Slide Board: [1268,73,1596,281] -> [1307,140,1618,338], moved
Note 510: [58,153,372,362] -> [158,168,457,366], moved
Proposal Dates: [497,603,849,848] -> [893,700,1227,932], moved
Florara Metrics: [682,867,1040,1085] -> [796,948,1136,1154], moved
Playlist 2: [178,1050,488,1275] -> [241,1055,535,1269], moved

------------------------------------

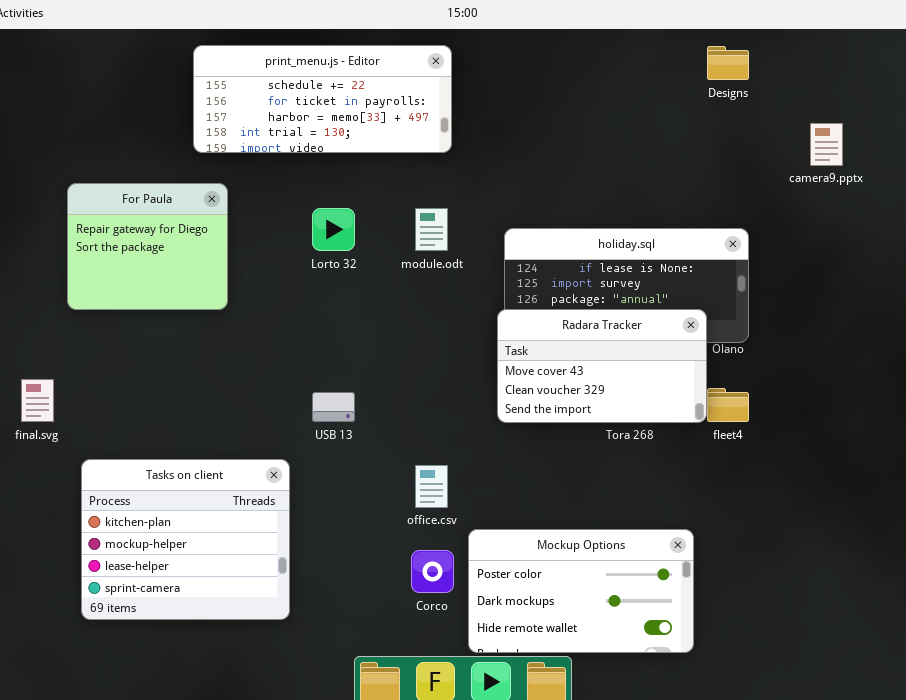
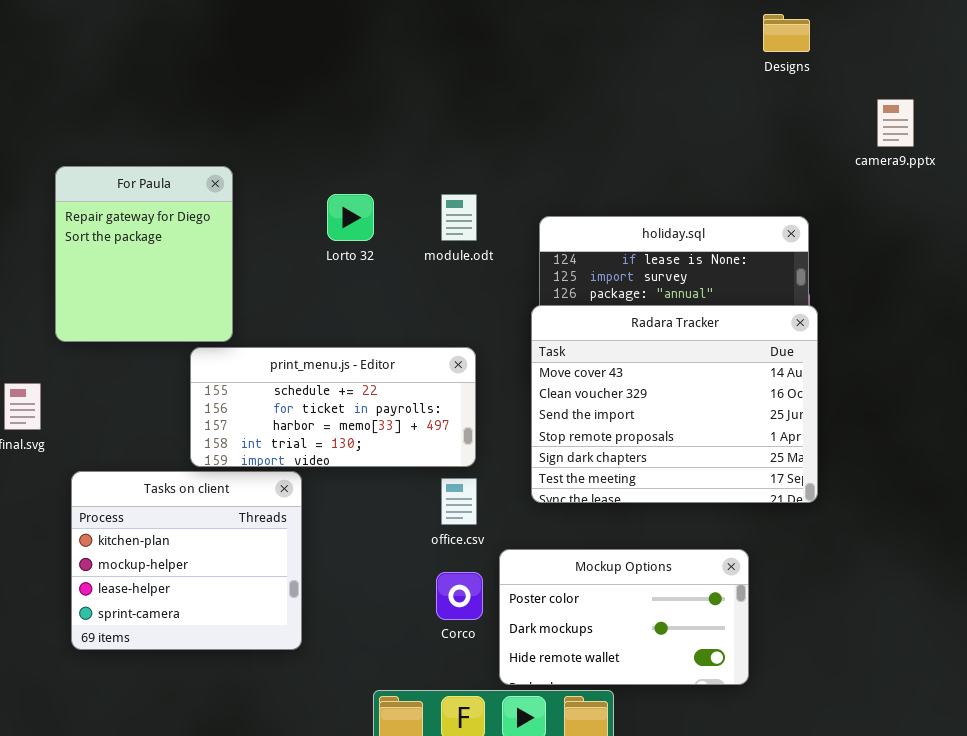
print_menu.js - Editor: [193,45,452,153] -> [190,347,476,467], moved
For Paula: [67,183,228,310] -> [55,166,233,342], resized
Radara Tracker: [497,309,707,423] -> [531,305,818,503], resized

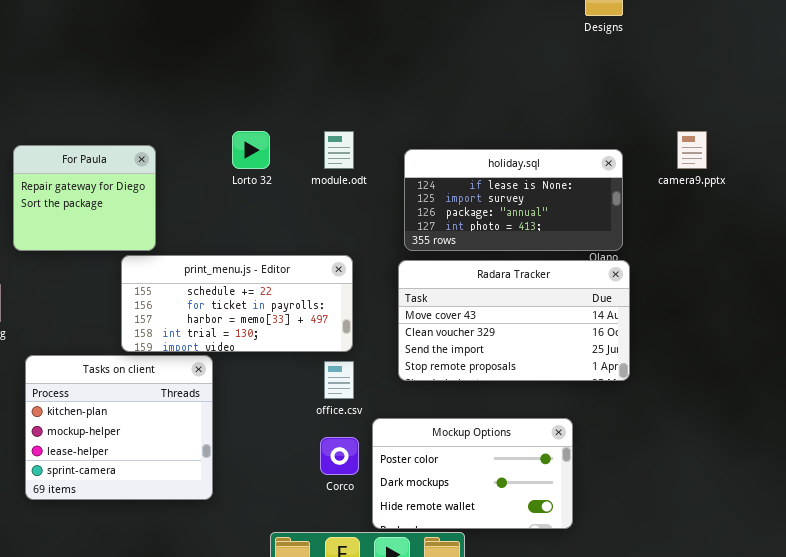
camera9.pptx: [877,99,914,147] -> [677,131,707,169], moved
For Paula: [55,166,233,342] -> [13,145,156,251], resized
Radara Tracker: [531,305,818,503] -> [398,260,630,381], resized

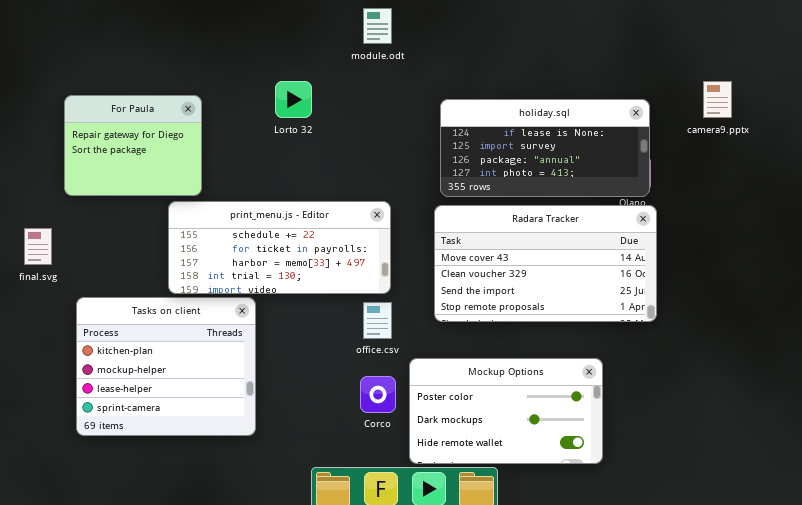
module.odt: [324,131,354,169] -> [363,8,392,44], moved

------------------------------------

- **Assigned task**: Using the records above, restate word for word the lines from the one with "Slide Board: [1268,73,1596,281]" through the one with "Playlist 2: [178,1050,488,1275]", both included.

- **Solution to this problem**:
Slide Board: [1268,73,1596,281] -> [1307,140,1618,338], moved
Note 510: [58,153,372,362] -> [158,168,457,366], moved
Proposal Dates: [497,603,849,848] -> [893,700,1227,932], moved
Florara Metrics: [682,867,1040,1085] -> [796,948,1136,1154], moved
Playlist 2: [178,1050,488,1275] -> [241,1055,535,1269], moved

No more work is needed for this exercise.